- Given records:
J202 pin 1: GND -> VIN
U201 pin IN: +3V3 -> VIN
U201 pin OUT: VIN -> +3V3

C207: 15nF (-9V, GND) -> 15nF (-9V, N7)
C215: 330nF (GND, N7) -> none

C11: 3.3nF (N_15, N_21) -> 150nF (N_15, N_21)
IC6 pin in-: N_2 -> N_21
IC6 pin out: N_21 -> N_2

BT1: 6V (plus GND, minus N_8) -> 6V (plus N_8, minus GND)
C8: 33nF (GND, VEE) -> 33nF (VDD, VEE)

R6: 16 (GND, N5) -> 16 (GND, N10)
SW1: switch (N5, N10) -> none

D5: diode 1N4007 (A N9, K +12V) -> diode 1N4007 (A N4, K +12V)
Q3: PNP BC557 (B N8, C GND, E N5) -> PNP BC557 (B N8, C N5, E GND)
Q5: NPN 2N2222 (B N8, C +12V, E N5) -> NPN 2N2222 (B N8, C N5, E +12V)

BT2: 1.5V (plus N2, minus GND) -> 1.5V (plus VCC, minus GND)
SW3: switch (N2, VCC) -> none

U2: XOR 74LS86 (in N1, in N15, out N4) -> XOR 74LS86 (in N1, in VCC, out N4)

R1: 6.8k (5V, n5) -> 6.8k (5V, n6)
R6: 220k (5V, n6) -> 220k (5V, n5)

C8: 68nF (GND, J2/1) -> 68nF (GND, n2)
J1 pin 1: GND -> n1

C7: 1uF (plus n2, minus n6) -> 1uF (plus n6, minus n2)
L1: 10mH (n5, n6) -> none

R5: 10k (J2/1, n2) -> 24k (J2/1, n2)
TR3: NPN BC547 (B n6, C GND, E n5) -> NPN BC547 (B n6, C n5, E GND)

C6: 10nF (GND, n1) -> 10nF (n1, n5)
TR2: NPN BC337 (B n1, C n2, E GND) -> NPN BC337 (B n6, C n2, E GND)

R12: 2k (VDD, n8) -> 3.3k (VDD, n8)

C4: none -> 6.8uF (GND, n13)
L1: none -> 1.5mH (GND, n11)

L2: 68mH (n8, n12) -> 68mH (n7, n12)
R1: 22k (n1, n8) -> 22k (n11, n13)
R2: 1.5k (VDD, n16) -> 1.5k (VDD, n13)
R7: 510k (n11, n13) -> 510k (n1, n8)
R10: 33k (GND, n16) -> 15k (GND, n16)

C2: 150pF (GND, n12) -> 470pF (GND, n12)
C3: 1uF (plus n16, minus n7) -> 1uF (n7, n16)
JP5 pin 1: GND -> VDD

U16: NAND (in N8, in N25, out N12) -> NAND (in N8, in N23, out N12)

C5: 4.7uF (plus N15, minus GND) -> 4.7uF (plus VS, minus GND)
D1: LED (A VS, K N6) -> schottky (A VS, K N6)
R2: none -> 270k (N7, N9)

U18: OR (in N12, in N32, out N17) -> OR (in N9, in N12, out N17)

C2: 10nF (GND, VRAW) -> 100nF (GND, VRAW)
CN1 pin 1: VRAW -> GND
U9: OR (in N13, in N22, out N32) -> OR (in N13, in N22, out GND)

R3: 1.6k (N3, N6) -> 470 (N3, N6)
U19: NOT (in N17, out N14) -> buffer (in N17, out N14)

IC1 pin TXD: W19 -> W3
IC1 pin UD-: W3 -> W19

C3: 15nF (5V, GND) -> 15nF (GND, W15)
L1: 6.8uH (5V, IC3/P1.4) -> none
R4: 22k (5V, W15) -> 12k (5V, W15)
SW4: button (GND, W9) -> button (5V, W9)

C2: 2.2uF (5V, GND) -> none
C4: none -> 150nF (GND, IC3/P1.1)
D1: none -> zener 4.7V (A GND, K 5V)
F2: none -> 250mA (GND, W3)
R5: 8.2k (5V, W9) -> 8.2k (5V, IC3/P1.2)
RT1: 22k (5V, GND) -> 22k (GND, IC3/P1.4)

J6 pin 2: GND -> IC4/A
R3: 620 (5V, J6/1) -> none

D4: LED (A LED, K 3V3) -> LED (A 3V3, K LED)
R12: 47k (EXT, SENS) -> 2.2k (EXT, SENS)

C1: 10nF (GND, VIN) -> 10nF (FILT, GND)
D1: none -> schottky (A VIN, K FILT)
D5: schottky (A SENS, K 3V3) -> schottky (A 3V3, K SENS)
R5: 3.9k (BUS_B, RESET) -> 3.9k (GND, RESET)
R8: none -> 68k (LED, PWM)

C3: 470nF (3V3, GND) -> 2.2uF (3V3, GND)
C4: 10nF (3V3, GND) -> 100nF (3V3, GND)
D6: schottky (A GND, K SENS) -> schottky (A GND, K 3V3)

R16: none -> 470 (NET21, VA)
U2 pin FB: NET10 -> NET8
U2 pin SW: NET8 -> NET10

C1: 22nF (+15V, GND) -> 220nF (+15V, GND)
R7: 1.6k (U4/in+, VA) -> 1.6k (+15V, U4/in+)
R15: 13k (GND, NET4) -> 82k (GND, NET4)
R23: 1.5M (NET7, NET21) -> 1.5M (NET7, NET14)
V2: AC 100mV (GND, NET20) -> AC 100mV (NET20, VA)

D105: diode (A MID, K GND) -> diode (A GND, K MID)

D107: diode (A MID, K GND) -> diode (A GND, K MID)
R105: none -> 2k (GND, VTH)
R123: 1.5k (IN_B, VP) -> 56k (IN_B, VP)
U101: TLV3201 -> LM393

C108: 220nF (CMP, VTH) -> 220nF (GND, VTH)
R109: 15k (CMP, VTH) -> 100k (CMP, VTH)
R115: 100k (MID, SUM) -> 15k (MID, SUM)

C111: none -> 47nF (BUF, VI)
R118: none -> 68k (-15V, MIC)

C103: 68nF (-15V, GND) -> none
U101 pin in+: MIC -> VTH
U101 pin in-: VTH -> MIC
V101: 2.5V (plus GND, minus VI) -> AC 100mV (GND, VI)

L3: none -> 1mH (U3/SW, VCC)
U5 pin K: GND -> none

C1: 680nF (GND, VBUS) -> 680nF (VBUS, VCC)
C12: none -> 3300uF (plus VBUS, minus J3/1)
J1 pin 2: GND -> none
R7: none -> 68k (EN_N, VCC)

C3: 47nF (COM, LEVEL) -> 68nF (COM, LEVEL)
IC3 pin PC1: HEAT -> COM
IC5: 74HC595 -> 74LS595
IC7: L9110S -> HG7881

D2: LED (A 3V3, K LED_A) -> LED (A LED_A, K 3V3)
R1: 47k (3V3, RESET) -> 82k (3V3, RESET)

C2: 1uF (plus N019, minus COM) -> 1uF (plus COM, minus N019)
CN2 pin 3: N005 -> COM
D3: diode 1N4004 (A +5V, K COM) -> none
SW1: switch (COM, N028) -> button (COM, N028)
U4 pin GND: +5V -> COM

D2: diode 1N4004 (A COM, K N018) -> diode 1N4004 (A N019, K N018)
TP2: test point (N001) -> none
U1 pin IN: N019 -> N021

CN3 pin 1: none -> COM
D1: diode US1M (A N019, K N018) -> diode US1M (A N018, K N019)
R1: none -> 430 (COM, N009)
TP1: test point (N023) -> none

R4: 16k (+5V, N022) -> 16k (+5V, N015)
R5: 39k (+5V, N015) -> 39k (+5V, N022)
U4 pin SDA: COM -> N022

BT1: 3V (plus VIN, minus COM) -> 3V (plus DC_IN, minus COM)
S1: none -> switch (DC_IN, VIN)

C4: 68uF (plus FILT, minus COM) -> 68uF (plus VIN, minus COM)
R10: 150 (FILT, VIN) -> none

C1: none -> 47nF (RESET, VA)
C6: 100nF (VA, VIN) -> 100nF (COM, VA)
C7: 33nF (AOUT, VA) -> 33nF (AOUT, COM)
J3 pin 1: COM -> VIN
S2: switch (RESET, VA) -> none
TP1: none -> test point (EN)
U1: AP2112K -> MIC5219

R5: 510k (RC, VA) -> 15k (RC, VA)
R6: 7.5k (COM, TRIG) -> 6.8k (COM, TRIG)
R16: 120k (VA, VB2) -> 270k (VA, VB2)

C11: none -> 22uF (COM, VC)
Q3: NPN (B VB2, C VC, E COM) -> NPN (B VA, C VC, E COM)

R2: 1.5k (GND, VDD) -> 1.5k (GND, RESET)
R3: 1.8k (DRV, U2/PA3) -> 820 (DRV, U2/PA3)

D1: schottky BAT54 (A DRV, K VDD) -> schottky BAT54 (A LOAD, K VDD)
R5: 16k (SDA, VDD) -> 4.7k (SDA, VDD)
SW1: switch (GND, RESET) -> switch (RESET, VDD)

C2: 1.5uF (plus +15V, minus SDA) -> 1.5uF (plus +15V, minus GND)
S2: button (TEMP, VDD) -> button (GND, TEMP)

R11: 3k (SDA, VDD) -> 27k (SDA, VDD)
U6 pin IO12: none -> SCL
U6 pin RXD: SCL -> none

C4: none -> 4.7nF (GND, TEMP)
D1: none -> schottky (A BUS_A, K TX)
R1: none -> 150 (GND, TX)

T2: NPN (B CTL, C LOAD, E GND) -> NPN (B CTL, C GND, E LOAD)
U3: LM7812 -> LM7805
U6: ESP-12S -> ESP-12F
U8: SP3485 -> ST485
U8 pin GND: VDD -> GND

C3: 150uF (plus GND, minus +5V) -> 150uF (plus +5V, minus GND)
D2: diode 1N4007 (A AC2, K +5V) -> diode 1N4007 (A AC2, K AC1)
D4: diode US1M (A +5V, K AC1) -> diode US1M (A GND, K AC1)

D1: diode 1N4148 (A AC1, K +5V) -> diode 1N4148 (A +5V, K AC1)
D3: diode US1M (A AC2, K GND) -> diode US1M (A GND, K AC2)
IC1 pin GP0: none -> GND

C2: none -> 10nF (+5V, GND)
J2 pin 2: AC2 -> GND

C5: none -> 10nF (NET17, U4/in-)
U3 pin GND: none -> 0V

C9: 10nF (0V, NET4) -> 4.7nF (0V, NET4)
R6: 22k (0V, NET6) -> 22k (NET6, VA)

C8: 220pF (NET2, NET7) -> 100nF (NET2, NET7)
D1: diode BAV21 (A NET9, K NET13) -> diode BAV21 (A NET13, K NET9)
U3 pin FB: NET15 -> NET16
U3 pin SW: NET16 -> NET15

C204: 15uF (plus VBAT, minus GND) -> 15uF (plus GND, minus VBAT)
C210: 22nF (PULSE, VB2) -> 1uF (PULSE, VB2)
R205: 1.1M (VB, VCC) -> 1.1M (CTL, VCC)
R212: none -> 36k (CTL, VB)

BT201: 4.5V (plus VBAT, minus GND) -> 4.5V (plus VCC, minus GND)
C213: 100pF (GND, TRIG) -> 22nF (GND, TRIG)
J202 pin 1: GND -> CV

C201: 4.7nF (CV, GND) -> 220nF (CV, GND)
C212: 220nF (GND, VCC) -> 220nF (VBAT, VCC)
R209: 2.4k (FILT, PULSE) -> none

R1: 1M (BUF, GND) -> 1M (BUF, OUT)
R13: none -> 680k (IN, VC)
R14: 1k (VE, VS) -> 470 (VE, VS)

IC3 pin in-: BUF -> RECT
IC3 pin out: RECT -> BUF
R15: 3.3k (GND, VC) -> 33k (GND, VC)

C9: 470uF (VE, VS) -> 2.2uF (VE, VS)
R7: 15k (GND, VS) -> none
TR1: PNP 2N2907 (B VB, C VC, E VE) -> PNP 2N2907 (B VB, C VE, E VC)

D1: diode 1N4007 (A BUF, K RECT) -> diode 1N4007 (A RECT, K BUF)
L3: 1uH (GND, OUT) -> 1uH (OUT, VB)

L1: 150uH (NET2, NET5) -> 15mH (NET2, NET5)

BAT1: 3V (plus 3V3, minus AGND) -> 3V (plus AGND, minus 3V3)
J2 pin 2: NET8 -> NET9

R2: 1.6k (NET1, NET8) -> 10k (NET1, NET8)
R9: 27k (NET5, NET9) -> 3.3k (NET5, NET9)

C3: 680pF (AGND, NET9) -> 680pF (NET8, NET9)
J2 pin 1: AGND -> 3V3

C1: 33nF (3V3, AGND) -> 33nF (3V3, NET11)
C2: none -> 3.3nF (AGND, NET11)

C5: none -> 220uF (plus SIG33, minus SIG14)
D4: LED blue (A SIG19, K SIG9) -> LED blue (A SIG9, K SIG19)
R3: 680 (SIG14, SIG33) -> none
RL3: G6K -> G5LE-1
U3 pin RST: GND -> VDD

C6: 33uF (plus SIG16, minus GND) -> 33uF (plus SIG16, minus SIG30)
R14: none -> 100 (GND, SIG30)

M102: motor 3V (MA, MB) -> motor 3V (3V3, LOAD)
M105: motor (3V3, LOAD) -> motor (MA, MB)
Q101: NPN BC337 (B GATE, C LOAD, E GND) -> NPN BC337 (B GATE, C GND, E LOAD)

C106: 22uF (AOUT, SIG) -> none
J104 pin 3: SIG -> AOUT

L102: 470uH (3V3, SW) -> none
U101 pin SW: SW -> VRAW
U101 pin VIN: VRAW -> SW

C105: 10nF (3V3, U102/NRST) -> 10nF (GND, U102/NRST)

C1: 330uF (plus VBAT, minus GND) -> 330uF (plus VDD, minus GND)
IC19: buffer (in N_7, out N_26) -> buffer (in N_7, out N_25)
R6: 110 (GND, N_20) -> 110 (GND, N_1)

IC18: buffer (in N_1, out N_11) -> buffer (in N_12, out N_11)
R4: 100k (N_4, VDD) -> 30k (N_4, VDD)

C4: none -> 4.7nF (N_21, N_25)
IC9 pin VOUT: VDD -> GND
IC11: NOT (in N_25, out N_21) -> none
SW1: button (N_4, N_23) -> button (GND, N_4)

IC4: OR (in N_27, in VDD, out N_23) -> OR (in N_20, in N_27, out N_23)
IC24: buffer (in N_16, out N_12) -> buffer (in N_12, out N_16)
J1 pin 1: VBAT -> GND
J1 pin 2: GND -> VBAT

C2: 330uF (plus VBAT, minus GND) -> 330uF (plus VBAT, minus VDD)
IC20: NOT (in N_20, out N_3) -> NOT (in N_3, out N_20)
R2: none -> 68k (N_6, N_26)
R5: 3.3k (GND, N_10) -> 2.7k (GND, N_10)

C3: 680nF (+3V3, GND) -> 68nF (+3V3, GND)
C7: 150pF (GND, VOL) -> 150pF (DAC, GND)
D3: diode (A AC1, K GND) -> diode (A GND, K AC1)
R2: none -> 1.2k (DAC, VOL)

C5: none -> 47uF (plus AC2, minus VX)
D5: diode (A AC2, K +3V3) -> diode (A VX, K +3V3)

- Your objective:
An exact copy of the lines from the one containing "C105: 10nF (3V3, U102/NRST)" through the end of the data above is the whole answer.

- Solution for this problem:
C105: 10nF (3V3, U102/NRST) -> 10nF (GND, U102/NRST)

C1: 330uF (plus VBAT, minus GND) -> 330uF (plus VDD, minus GND)
IC19: buffer (in N_7, out N_26) -> buffer (in N_7, out N_25)
R6: 110 (GND, N_20) -> 110 (GND, N_1)

IC18: buffer (in N_1, out N_11) -> buffer (in N_12, out N_11)
R4: 100k (N_4, VDD) -> 30k (N_4, VDD)

C4: none -> 4.7nF (N_21, N_25)
IC9 pin VOUT: VDD -> GND
IC11: NOT (in N_25, out N_21) -> none
SW1: button (N_4, N_23) -> button (GND, N_4)

IC4: OR (in N_27, in VDD, out N_23) -> OR (in N_20, in N_27, out N_23)
IC24: buffer (in N_16, out N_12) -> buffer (in N_12, out N_16)
J1 pin 1: VBAT -> GND
J1 pin 2: GND -> VBAT

C2: 330uF (plus VBAT, minus GND) -> 330uF (plus VBAT, minus VDD)
IC20: NOT (in N_20, out N_3) -> NOT (in N_3, out N_20)
R2: none -> 68k (N_6, N_26)
R5: 3.3k (GND, N_10) -> 2.7k (GND, N_10)

C3: 680nF (+3V3, GND) -> 68nF (+3V3, GND)
C7: 150pF (GND, VOL) -> 150pF (DAC, GND)
D3: diode (A AC1, K GND) -> diode (A GND, K AC1)
R2: none -> 1.2k (DAC, VOL)

C5: none -> 47uF (plus AC2, minus VX)
D5: diode (A AC2, K +3V3) -> diode (A VX, K +3V3)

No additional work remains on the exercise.